Task details
In the notation of every record below, change each "Sax.S." to "Sop. Sax." and leave everything else unaltered. Omit the pictures from your answer.

Records for this task
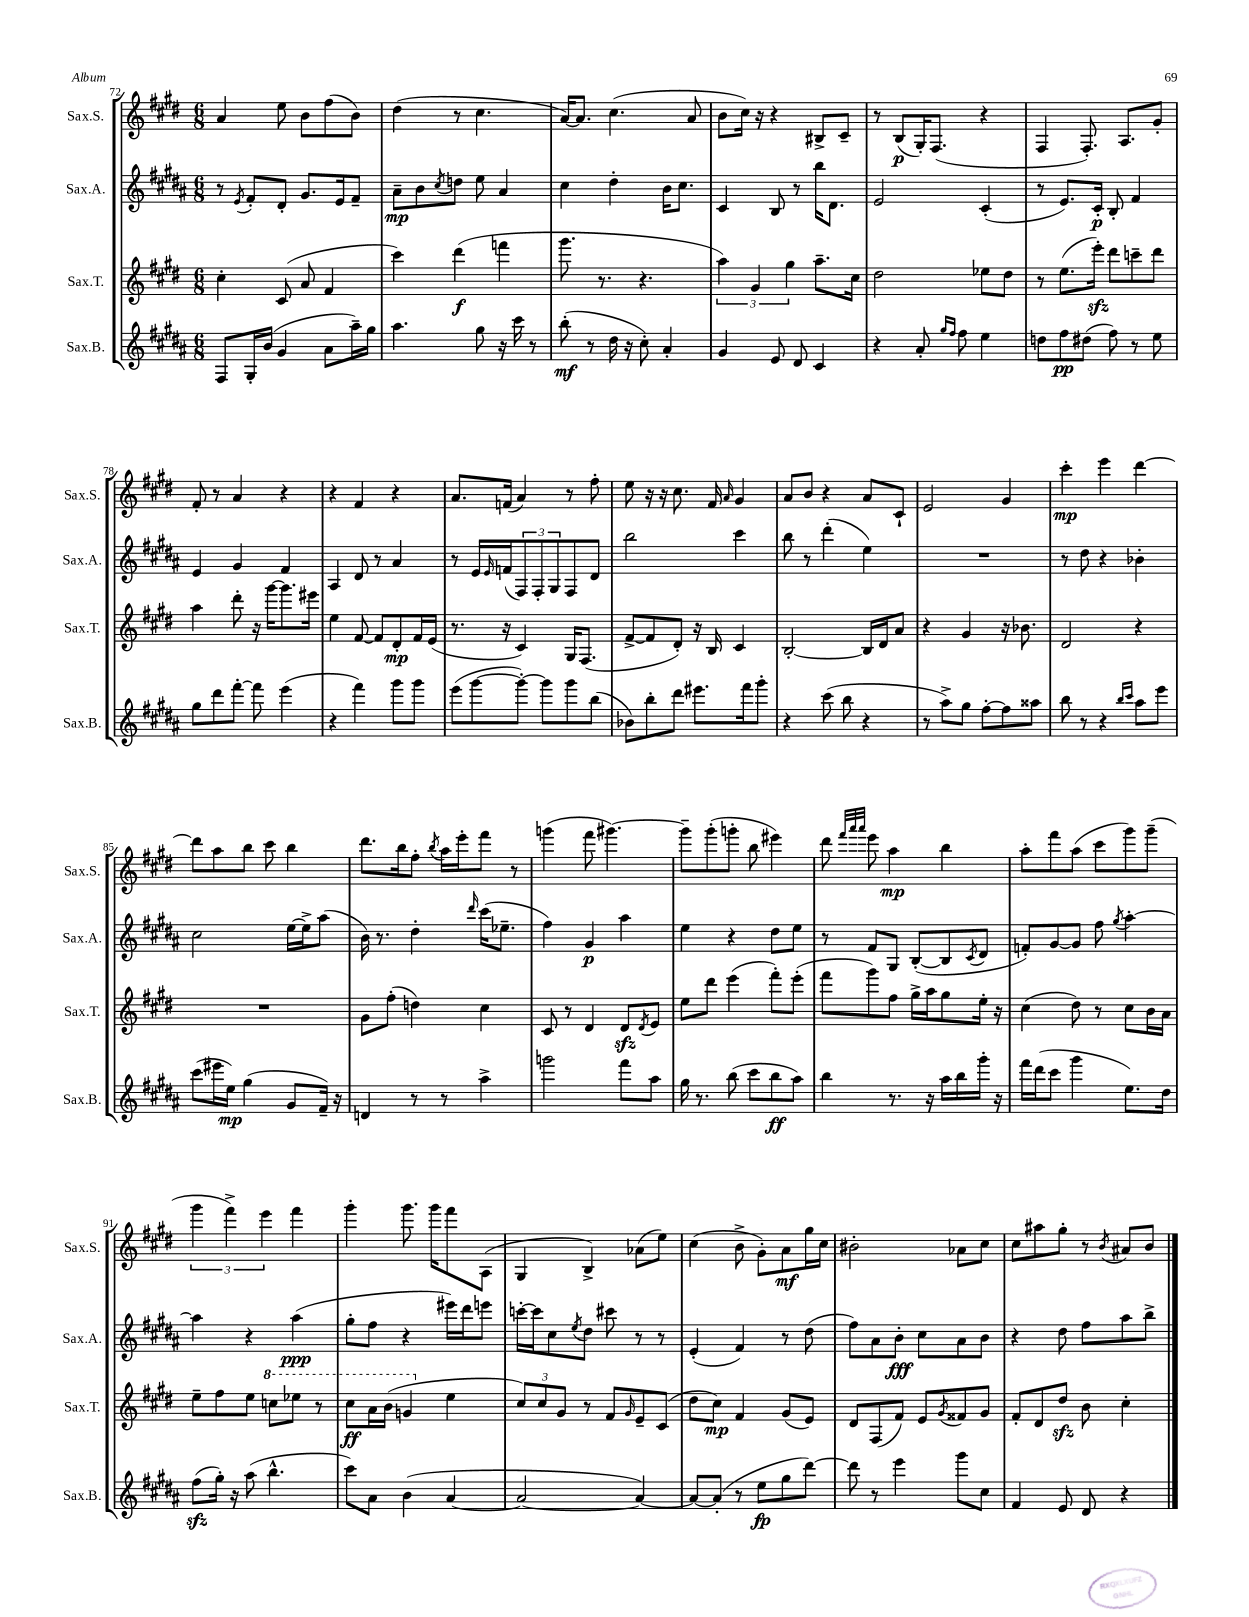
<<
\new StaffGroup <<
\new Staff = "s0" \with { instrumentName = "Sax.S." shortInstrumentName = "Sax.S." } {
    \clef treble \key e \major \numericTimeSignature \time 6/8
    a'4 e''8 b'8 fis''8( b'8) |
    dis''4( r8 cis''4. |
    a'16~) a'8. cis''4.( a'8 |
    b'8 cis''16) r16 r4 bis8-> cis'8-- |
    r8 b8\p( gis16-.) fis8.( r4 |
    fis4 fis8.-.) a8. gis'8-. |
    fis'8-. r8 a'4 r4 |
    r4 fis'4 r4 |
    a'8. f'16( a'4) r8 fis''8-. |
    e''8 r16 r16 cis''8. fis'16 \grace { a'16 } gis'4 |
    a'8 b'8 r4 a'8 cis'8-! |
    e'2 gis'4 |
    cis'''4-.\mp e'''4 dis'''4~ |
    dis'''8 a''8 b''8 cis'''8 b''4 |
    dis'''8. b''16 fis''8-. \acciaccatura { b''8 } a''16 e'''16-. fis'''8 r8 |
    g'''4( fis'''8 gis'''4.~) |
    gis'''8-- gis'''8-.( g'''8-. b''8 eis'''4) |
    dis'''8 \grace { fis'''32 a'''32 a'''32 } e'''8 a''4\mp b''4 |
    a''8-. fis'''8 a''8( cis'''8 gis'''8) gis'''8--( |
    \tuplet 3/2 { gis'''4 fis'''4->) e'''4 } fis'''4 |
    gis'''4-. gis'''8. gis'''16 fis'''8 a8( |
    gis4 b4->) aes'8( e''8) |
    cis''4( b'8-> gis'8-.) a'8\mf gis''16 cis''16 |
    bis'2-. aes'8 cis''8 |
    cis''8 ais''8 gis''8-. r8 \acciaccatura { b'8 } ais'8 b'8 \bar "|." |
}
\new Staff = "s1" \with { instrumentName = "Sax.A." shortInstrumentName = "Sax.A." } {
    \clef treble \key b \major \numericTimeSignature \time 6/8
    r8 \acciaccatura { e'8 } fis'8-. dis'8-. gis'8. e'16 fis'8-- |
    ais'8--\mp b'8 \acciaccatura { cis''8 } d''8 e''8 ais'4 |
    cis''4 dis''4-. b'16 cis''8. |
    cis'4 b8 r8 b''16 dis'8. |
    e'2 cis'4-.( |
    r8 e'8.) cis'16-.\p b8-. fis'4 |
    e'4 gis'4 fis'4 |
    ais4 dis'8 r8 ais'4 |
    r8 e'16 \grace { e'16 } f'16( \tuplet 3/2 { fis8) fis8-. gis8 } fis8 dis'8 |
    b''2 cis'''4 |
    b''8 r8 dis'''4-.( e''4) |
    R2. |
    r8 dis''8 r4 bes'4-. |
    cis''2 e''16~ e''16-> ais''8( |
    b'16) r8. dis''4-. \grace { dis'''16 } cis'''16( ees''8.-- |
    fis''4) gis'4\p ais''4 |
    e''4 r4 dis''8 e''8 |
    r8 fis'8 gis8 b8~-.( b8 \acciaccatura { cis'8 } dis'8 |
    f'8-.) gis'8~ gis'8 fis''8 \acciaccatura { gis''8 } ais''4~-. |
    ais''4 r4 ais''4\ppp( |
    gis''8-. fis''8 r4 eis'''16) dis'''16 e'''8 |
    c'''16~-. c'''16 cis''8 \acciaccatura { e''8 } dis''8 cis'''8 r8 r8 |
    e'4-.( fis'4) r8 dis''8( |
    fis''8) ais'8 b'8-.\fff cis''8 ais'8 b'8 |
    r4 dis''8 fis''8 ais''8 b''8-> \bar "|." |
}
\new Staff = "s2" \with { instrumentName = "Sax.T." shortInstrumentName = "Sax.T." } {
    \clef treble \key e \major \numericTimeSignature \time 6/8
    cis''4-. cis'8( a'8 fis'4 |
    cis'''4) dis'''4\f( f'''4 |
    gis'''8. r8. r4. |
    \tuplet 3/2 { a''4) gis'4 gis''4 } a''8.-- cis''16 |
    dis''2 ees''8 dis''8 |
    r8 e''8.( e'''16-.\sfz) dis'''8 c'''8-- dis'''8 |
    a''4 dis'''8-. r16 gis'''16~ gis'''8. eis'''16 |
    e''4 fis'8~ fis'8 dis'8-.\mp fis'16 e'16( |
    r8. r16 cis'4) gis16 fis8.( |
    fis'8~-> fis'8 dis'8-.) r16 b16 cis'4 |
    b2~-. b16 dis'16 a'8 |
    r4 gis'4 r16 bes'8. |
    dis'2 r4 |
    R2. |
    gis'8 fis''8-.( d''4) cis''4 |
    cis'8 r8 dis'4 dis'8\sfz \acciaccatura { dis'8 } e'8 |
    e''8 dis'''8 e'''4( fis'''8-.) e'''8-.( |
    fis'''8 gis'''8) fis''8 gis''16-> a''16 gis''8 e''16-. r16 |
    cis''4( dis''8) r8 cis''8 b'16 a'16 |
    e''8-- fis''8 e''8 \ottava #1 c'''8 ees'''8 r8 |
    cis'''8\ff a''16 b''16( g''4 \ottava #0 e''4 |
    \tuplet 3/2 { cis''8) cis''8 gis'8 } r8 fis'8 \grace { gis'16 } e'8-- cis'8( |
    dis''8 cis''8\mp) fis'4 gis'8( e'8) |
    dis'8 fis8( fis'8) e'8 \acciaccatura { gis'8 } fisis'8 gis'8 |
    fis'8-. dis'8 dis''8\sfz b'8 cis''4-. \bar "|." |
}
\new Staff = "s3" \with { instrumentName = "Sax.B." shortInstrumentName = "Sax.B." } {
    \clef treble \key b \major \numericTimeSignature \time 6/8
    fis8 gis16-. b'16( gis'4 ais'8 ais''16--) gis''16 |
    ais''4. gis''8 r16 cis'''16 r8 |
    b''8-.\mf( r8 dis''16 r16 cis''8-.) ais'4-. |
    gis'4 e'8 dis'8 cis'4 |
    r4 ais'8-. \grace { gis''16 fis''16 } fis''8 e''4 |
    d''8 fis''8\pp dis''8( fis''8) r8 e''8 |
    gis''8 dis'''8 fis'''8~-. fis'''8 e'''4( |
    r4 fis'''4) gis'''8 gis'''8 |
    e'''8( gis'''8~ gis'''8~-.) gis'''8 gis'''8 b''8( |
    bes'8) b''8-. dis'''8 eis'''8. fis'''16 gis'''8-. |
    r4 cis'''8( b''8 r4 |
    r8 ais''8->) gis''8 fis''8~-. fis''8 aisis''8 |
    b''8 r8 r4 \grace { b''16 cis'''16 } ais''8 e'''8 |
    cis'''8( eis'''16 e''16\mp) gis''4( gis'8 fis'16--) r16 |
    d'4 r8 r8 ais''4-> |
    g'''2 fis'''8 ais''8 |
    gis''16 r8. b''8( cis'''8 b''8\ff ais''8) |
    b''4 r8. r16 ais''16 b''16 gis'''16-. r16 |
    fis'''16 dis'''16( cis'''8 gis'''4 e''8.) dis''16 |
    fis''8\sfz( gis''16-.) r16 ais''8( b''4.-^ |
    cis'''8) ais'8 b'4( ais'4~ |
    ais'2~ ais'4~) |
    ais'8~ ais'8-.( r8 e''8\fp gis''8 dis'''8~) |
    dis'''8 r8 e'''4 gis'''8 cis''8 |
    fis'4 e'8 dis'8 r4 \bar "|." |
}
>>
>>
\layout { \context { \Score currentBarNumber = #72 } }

The solution
<<
\new StaffGroup <<
\new Staff = "s0" \with { instrumentName = "Sop. Sax." shortInstrumentName = "Sop. Sax." } {
    \clef treble \key e \major \numericTimeSignature \time 6/8
    a'4 e''8 b'8 fis''8( b'8) |
    dis''4( r8 cis''4. |
    a'16~) a'8. cis''4.( a'8 |
    b'8 cis''16) r16 r4 bis8-> cis'8-- |
    r8 b8\p( gis16-.) fis8.( r4 |
    fis4 fis8.-.) a8. gis'8-. |
    fis'8-. r8 a'4 r4 |
    r4 fis'4 r4 |
    a'8. f'16( a'4) r8 fis''8-. |
    e''8 r16 r16 cis''8. fis'16 \grace { a'16 } gis'4 |
    a'8 b'8 r4 a'8 cis'8-! |
    e'2 gis'4 |
    cis'''4-.\mp e'''4 dis'''4~ |
    dis'''8 a''8 b''8 cis'''8 b''4 |
    dis'''8. b''16 fis''8-. \acciaccatura { b''8 } a''16 e'''16-. fis'''8 r8 |
    g'''4( fis'''8 gis'''4.~) |
    gis'''8-- gis'''8-.( g'''8-. b''8 eis'''4) |
    dis'''8 \grace { fis'''32 a'''32 a'''32 } e'''8 a''4\mp b''4 |
    a''8-. fis'''8 a''8( cis'''8 gis'''8) gis'''8--( |
    \tuplet 3/2 { gis'''4 fis'''4->) e'''4 } fis'''4 |
    gis'''4-. gis'''8. gis'''16 fis'''8 a8( |
    gis4 b4->) aes'8( e''8) |
    cis''4( b'8-> gis'8-.) a'8\mf gis''16 cis''16 |
    bis'2-. aes'8 cis''8 |
    cis''8 ais''8 gis''8-. r8 \acciaccatura { b'8 } ais'8 b'8 \bar "|." |
}
\new Staff = "s1" \with { instrumentName = "Sax.A." shortInstrumentName = "Sax.A." } {
    \clef treble \key b \major \numericTimeSignature \time 6/8
    r8 \acciaccatura { e'8 } fis'8-. dis'8-. gis'8. e'16 fis'8-- |
    ais'8--\mp b'8 \acciaccatura { cis''8 } d''8 e''8 ais'4 |
    cis''4 dis''4-. b'16 cis''8. |
    cis'4 b8 r8 b''16 dis'8. |
    e'2 cis'4-.( |
    r8 e'8.) cis'16-.\p b8-. fis'4 |
    e'4 gis'4 fis'4 |
    ais4 dis'8 r8 ais'4 |
    r8 e'16 \grace { e'16 } f'16( \tuplet 3/2 { fis8) fis8-. gis8 } fis8 dis'8 |
    b''2 cis'''4 |
    b''8 r8 dis'''4-.( e''4) |
    R2. |
    r8 dis''8 r4 bes'4-. |
    cis''2 e''16~ e''16-> ais''8( |
    b'16) r8. dis''4-. \grace { dis'''16 } cis'''16( ees''8.-- |
    fis''4) gis'4\p ais''4 |
    e''4 r4 dis''8 e''8 |
    r8 fis'8 gis8 b8~-.( b8 \acciaccatura { cis'8 } dis'8 |
    f'8-.) gis'8~ gis'8 fis''8 \acciaccatura { gis''8 } ais''4~-. |
    ais''4 r4 ais''4\ppp( |
    gis''8-. fis''8 r4 eis'''16) dis'''16 e'''8 |
    c'''16~-. c'''16 cis''8 \acciaccatura { e''8 } dis''8 cis'''8 r8 r8 |
    e'4-.( fis'4) r8 dis''8( |
    fis''8) ais'8 b'8-.\fff cis''8 ais'8 b'8 |
    r4 dis''8 fis''8 ais''8 b''8-> \bar "|." |
}
\new Staff = "s2" \with { instrumentName = "Sax.T." shortInstrumentName = "Sax.T." } {
    \clef treble \key e \major \numericTimeSignature \time 6/8
    cis''4-. cis'8( a'8 fis'4 |
    cis'''4) dis'''4\f( f'''4 |
    gis'''8. r8. r4. |
    \tuplet 3/2 { a''4) gis'4 gis''4 } a''8.-- cis''16 |
    dis''2 ees''8 dis''8 |
    r8 e''8.( e'''16-.\sfz) dis'''8 c'''8-- dis'''8 |
    a''4 dis'''8-. r16 gis'''16~ gis'''8. eis'''16 |
    e''4 fis'8~ fis'8 dis'8-.\mp fis'16 e'16( |
    r8. r16 cis'4) gis16 fis8.( |
    fis'8~-> fis'8 dis'8-.) r16 b16 cis'4 |
    b2~-. b16 dis'16 a'8 |
    r4 gis'4 r16 bes'8. |
    dis'2 r4 |
    R2. |
    gis'8 fis''8-.( d''4) cis''4 |
    cis'8 r8 dis'4 dis'8\sfz \acciaccatura { dis'8 } e'8 |
    e''8 dis'''8 e'''4( fis'''8-.) e'''8-.( |
    fis'''8 gis'''8) fis''8 gis''16-> a''16 gis''8 e''16-. r16 |
    cis''4( dis''8) r8 cis''8 b'16 a'16 |
    e''8-- fis''8 e''8 \ottava #1 c'''8 ees'''8 r8 |
    cis'''8\ff a''16 b''16( g''4 \ottava #0 e''4 |
    \tuplet 3/2 { cis''8) cis''8 gis'8 } r8 fis'8 \grace { gis'16 } e'8-- cis'8( |
    dis''8 cis''8\mp) fis'4 gis'8( e'8) |
    dis'8 fis8( fis'8) e'8 \acciaccatura { gis'8 } fisis'8 gis'8 |
    fis'8-. dis'8 dis''8\sfz b'8 cis''4-. \bar "|." |
}
\new Staff = "s3" \with { instrumentName = "Sax.B." shortInstrumentName = "Sax.B." } {
    \clef treble \key b \major \numericTimeSignature \time 6/8
    fis8 gis16-. b'16( gis'4 ais'8 ais''16--) gis''16 |
    ais''4. gis''8 r16 cis'''16 r8 |
    b''8-.\mf( r8 dis''16 r16 cis''8-.) ais'4-. |
    gis'4 e'8 dis'8 cis'4 |
    r4 ais'8-. \grace { gis''16 fis''16 } fis''8 e''4 |
    d''8 fis''8\pp dis''8( fis''8) r8 e''8 |
    gis''8 dis'''8 fis'''8~-. fis'''8 e'''4( |
    r4 fis'''4) gis'''8 gis'''8 |
    e'''8( gis'''8~ gis'''8~-.) gis'''8 gis'''8 b''8( |
    bes'8) b''8-. dis'''8 eis'''8. fis'''16 gis'''8-. |
    r4 cis'''8( b''8 r4 |
    r8 ais''8->) gis''8 fis''8~-. fis''8 aisis''8 |
    b''8 r8 r4 \grace { b''16 cis'''16 } ais''8 e'''8 |
    cis'''8( eis'''16 e''16\mp) gis''4( gis'8 fis'16--) r16 |
    d'4 r8 r8 ais''4-> |
    g'''2 fis'''8 ais''8 |
    gis''16 r8. b''8( cis'''8 b''8\ff ais''8) |
    b''4 r8. r16 ais''16 b''16 gis'''16-. r16 |
    fis'''16 dis'''16( cis'''8 gis'''4 e''8.) dis''16 |
    fis''8\sfz( gis''16-.) r16 ais''8( b''4.-^ |
    cis'''8) ais'8 b'4( ais'4~ |
    ais'2~ ais'4~) |
    ais'8~ ais'8-.( r8 e''8\fp gis''8 dis'''8~) |
    dis'''8 r8 e'''4 gis'''8 cis''8 |
    fis'4 e'8 dis'8 r4 \bar "|." |
}
>>
>>
\layout { \context { \Score currentBarNumber = #72 } }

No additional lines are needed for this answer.